START ENTRIES SHOWN
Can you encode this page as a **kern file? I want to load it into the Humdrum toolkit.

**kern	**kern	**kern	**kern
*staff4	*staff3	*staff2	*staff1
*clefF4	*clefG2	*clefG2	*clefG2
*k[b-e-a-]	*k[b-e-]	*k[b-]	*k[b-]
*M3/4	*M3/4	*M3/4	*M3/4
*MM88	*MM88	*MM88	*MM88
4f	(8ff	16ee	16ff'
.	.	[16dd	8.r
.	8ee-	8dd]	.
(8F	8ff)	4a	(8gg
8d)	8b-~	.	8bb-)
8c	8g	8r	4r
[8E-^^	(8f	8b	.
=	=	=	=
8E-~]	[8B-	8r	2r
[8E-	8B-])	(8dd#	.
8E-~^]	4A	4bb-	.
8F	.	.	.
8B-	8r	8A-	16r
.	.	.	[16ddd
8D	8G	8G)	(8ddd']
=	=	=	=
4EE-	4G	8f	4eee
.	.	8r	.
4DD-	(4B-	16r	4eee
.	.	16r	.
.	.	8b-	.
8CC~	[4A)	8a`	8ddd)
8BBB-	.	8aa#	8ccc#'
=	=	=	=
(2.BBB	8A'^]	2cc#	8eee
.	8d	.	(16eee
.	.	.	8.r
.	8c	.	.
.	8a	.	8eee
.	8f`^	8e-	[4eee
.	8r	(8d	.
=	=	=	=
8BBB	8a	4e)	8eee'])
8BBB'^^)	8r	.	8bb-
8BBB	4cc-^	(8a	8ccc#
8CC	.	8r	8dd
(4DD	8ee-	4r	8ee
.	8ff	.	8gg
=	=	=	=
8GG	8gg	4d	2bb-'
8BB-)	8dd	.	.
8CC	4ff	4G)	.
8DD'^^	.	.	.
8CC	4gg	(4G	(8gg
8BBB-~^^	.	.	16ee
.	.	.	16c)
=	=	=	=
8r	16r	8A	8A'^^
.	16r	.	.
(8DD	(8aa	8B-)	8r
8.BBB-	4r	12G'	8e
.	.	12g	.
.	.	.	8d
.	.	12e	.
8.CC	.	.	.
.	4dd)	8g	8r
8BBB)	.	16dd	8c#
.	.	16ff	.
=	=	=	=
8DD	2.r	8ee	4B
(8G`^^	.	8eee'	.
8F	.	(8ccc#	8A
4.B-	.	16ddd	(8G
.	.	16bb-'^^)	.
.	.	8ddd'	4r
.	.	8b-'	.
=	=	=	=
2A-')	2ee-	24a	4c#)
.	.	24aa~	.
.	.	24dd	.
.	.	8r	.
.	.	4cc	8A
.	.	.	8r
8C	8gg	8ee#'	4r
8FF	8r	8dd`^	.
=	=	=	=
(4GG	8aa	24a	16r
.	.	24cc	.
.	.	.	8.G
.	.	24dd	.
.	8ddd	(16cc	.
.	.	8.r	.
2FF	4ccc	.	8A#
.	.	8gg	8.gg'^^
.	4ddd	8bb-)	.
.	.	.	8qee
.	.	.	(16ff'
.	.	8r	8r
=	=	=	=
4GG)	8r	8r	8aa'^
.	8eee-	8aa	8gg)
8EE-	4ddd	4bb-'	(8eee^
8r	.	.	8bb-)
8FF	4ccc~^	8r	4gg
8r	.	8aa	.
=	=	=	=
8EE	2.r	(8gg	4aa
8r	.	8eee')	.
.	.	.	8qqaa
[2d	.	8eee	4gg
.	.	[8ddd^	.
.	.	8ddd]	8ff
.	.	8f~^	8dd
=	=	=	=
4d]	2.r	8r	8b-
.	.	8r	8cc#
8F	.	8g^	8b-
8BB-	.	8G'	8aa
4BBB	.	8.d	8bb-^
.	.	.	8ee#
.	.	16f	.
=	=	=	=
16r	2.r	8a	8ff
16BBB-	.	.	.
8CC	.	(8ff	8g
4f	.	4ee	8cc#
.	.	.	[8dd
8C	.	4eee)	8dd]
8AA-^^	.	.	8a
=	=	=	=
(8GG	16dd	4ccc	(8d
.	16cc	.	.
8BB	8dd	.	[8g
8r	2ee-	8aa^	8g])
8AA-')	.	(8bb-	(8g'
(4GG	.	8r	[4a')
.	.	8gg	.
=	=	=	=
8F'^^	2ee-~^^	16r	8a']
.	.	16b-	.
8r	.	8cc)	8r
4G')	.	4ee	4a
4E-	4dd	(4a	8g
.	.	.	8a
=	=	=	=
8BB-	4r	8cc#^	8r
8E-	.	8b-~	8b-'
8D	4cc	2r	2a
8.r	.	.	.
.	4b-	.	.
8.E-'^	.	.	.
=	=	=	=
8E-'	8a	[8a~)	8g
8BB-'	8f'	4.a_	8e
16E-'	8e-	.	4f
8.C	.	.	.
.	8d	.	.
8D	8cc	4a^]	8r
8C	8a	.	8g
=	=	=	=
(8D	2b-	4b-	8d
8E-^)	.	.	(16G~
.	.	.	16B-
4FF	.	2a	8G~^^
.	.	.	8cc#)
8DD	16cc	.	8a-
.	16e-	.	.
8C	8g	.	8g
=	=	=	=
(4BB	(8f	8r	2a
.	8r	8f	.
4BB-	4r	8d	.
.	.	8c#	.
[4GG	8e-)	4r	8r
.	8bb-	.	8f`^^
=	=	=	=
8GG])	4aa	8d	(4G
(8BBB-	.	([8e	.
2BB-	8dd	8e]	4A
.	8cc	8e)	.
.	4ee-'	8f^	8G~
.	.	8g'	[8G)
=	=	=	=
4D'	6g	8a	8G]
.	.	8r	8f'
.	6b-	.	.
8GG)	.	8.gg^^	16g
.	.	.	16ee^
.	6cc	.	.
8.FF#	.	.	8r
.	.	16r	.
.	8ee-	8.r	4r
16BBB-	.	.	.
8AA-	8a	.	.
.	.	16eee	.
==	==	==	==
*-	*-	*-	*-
END ENTRIES SHOWN
START ENTRIES SHOWN
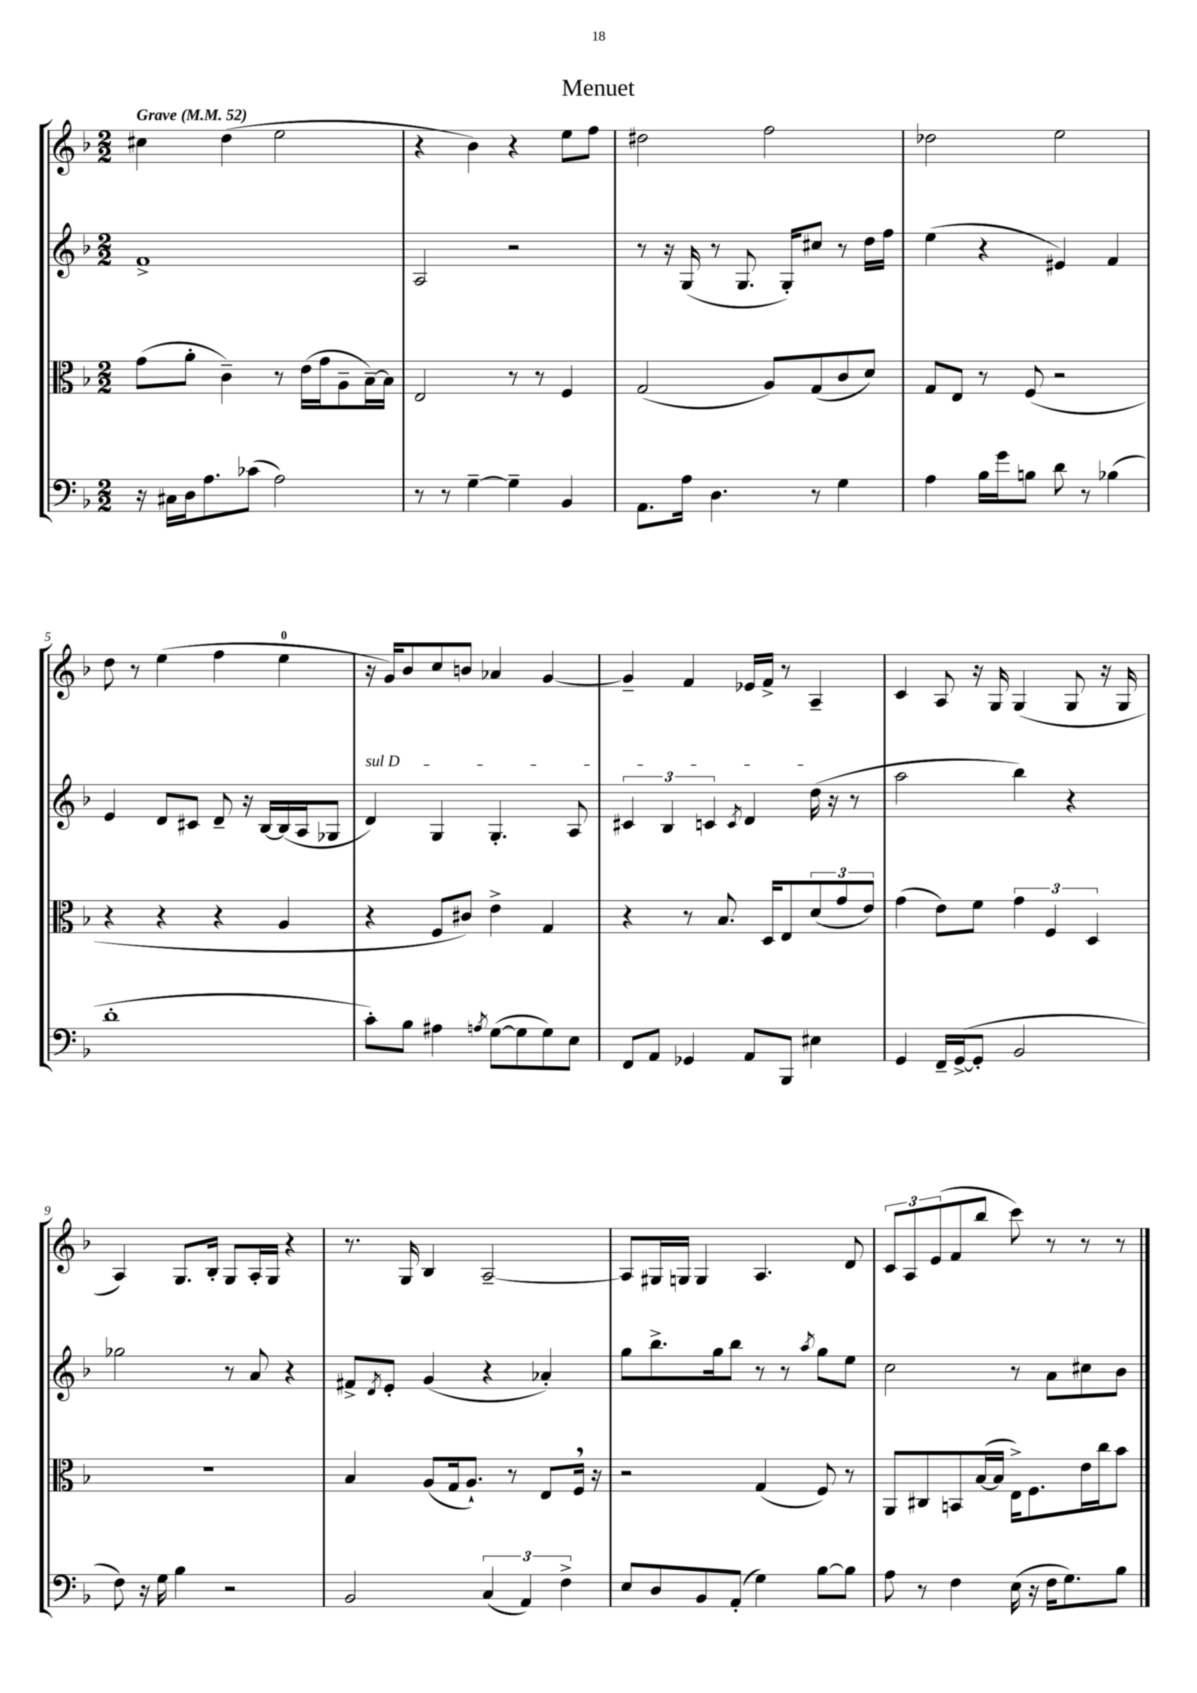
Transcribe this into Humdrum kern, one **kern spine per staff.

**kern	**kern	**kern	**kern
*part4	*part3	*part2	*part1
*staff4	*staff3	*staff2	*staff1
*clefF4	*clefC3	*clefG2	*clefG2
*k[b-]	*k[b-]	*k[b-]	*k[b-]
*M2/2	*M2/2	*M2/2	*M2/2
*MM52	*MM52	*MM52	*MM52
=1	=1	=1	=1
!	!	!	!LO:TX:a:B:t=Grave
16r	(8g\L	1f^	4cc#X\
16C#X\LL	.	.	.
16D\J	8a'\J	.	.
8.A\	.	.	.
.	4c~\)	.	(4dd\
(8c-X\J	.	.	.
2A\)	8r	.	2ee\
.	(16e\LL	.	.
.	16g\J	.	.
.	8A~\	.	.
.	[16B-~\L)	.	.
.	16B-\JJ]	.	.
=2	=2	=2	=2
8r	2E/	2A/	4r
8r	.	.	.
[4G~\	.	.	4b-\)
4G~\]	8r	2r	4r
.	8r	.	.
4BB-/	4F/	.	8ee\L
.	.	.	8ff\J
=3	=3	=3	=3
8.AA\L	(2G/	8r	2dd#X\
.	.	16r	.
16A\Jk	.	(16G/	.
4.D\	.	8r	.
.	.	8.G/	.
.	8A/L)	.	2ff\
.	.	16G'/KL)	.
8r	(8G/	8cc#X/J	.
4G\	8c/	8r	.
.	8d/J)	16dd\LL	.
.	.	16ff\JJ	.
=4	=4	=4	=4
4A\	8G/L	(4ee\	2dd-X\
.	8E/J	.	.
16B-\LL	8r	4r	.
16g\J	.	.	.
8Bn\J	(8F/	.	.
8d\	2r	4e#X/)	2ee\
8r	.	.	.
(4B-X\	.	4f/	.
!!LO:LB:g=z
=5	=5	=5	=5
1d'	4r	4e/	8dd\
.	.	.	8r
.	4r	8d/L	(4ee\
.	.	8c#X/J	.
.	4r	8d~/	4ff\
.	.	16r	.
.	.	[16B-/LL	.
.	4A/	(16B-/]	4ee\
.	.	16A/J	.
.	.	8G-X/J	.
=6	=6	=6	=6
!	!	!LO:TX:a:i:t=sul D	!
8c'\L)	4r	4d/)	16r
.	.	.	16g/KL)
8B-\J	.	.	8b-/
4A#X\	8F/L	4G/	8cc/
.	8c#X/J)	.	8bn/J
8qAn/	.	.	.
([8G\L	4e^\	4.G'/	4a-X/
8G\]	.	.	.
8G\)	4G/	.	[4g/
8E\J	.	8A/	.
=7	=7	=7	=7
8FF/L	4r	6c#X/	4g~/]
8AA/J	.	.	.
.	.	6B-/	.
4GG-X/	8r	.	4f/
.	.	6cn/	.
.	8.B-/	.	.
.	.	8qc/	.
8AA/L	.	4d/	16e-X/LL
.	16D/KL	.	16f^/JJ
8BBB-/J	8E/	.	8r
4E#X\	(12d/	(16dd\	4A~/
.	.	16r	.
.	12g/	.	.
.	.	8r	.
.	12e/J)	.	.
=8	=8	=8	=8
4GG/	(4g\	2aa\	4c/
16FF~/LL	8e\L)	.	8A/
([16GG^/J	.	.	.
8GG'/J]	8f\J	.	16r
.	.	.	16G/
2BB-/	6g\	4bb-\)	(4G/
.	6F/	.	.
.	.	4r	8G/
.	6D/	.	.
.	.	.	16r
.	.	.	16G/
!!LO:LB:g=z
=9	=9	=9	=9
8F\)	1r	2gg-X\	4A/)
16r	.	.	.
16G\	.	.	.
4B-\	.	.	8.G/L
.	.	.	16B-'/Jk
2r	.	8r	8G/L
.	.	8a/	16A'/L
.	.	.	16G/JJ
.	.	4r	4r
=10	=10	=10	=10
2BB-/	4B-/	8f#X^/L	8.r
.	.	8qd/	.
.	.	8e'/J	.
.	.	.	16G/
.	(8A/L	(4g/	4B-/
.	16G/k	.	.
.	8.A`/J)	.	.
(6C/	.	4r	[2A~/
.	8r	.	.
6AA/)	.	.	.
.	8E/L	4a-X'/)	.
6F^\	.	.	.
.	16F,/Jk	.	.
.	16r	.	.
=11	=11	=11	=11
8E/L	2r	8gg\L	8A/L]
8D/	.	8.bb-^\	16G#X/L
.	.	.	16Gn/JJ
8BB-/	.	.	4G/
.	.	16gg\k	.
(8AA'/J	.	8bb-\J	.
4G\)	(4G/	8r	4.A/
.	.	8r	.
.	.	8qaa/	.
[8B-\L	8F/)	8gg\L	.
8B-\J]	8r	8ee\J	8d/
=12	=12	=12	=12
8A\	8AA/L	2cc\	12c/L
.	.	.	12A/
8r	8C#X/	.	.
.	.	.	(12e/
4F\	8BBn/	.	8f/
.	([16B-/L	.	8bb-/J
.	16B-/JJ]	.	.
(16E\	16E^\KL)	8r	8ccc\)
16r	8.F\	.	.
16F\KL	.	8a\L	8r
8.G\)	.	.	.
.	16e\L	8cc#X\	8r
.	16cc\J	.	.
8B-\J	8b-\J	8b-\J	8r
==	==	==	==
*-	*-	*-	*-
END ENTRIES SHOWN
### YOUR GOAL
Count the lines in the items that contain the string "Humdrum", matching case exactly, and reply with only the number.

### CORRECT OUTPUT
2